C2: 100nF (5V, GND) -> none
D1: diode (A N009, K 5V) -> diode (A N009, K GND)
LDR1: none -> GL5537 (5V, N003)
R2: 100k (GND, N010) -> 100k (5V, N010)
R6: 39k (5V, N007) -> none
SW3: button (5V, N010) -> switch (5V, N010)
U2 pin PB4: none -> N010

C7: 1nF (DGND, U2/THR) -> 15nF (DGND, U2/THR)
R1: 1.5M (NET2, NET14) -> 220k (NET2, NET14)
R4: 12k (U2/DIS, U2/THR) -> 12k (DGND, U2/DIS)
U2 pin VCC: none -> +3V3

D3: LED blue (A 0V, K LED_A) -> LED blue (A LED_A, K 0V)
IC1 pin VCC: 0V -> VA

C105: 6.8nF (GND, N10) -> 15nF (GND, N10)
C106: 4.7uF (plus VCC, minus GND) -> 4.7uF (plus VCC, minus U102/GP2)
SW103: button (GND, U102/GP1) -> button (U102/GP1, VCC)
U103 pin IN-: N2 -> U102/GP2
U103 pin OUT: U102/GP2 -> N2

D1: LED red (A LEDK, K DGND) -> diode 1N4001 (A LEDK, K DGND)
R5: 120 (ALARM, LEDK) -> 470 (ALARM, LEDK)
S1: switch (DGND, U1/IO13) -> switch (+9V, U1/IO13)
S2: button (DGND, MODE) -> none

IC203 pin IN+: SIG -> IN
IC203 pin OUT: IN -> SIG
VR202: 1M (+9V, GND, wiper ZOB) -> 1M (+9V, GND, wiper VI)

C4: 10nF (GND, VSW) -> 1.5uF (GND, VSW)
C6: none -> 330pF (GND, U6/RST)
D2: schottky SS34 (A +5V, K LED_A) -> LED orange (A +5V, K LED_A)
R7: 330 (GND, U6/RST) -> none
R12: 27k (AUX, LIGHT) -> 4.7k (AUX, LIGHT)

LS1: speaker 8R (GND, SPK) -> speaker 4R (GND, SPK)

★ ★ ★

• Your instructions: Read the entries above and find each line holding the word "button". Copy it out.

• Answer to this problem:
SW3: button (5V, N010) -> switch (5V, N010)
SW103: button (GND, U102/GP1) -> button (U102/GP1, VCC)
S2: button (DGND, MODE) -> none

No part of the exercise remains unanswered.